» **Task statement**: Transcribe the listing below exactly, without pictures.

--- Data section Enclosed Below ---

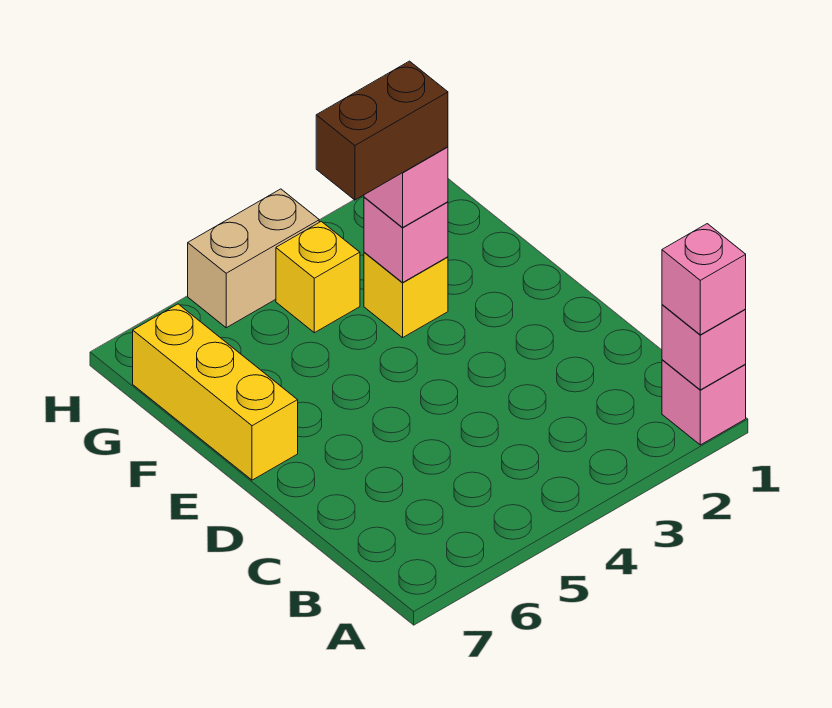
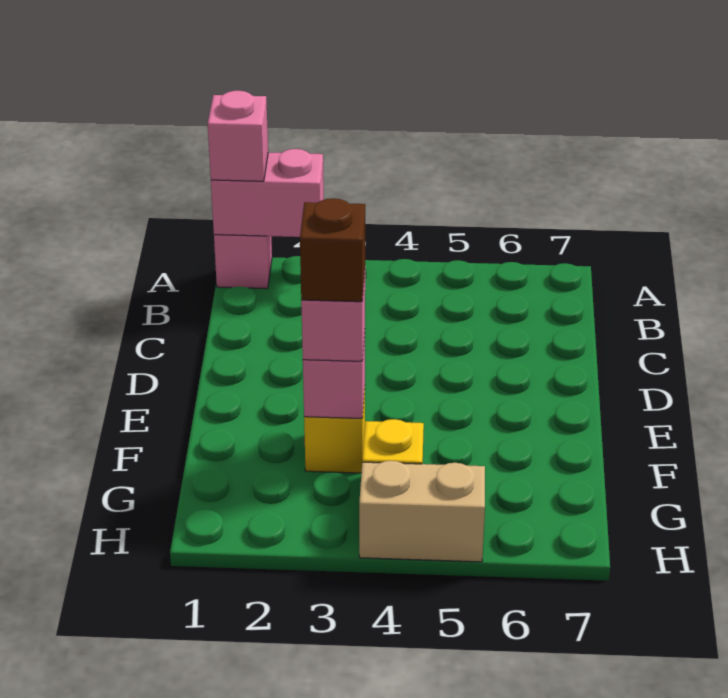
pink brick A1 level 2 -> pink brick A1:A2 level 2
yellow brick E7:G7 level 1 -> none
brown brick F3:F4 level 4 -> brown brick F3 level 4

--- End of Enclosed Data section ---

» **Your response**:
pink brick A1 level 2 -> pink brick A1:A2 level 2
yellow brick E7:G7 level 1 -> none
brown brick F3:F4 level 4 -> brown brick F3 level 4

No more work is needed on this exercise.